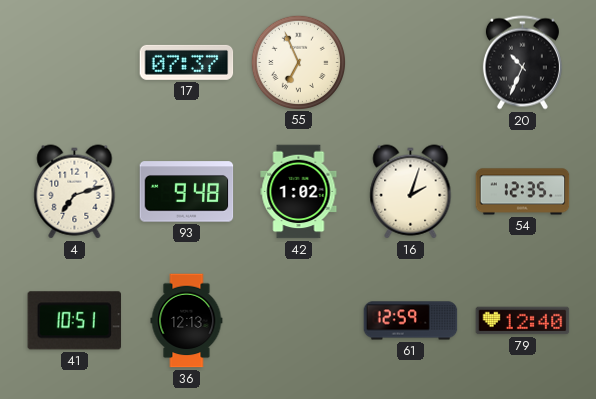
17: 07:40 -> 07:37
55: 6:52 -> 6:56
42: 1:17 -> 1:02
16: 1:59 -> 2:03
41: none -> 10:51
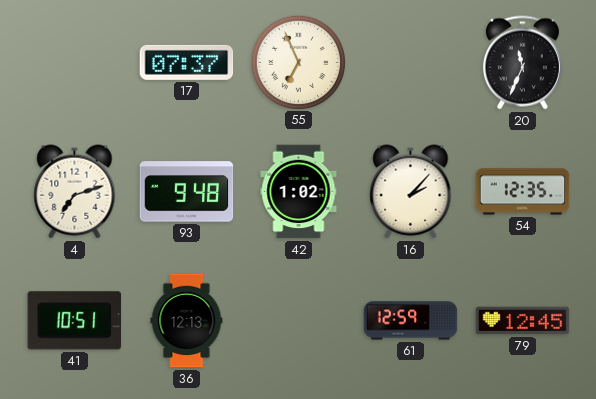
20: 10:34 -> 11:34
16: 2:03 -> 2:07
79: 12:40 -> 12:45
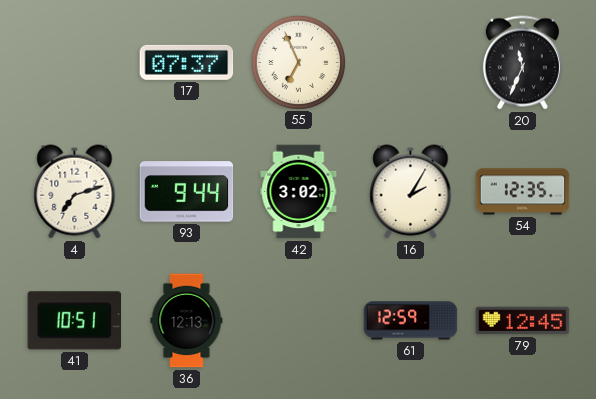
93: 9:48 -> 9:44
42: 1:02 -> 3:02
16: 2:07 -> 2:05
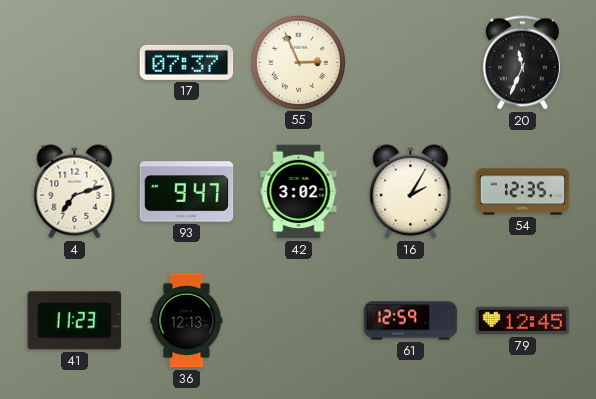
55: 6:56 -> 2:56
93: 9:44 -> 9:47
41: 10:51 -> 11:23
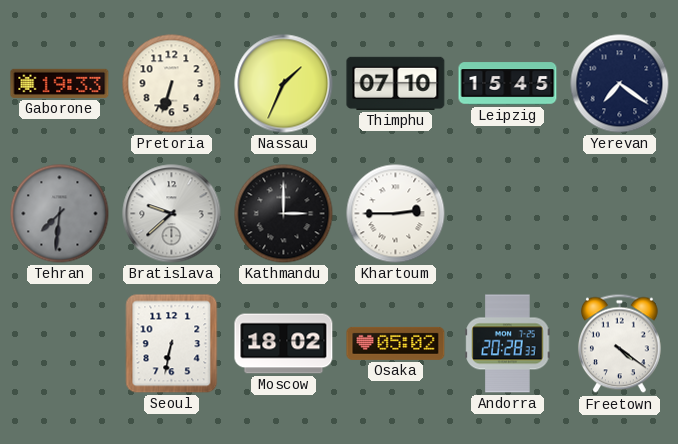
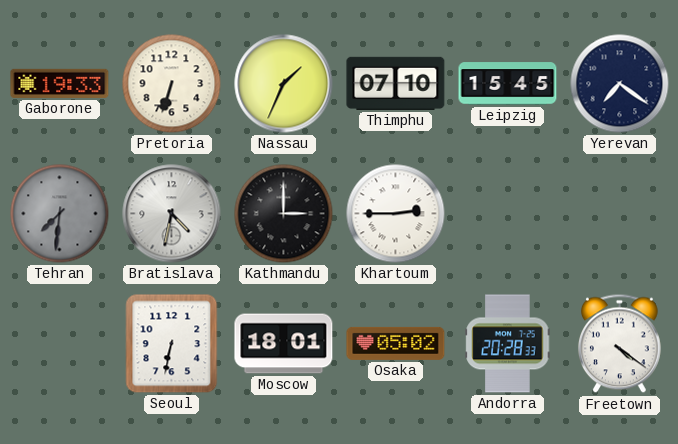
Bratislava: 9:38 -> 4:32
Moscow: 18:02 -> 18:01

------------------------------------------------

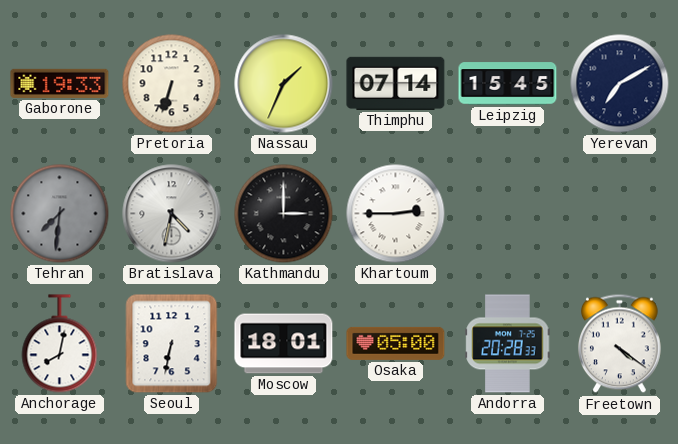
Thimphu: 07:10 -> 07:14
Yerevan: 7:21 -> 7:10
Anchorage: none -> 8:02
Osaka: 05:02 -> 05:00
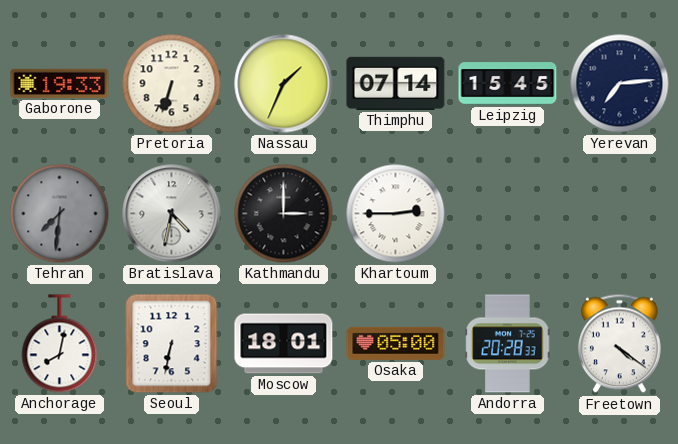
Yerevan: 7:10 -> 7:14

------------------------------------------------

Objective
Return the rows starting at the line containing "17: 07:40 -> 07:37" and ending at the line containing "41: 10:51 -> 11:23", both included, reproducing each one verbatim. Omit the picture lines from your answer.

The reply
17: 07:40 -> 07:37
55: 6:52 -> 6:56
42: 1:17 -> 1:02
16: 1:59 -> 2:03
41: none -> 10:51
20: 10:34 -> 11:34
16: 2:03 -> 2:07
79: 12:40 -> 12:45
93: 9:48 -> 9:44
42: 1:02 -> 3:02
16: 2:07 -> 2:05
55: 6:56 -> 2:56
93: 9:44 -> 9:47
41: 10:51 -> 11:23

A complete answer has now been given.